┌─ RECORDS PROVIDED
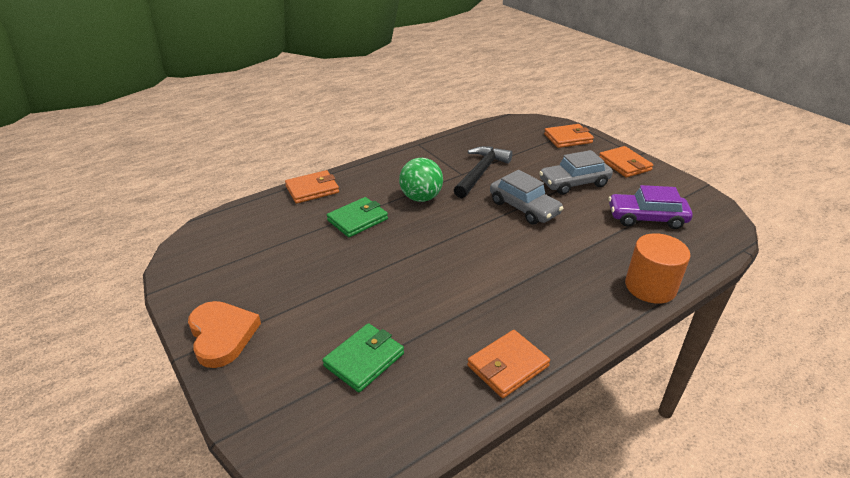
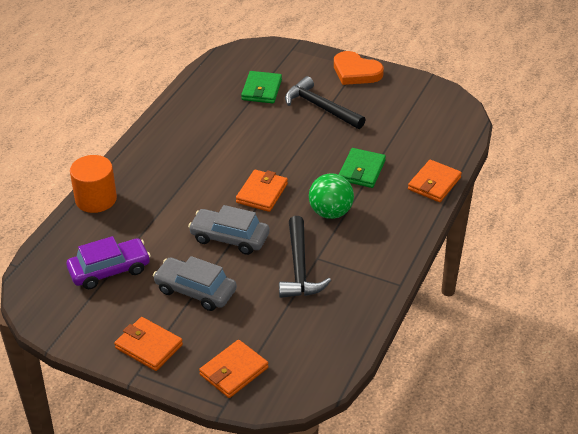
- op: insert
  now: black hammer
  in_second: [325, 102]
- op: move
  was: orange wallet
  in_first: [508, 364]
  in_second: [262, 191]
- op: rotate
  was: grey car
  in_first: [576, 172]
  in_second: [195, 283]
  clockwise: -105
└─
WHAT IS NEEDED. All of the records must come back exactly as they stand, minus every picture.

EXERCISE RESPONSE.
- op: insert
  now: black hammer
  in_second: [325, 102]
- op: move
  was: orange wallet
  in_first: [508, 364]
  in_second: [262, 191]
- op: rotate
  was: grey car
  in_first: [576, 172]
  in_second: [195, 283]
  clockwise: -105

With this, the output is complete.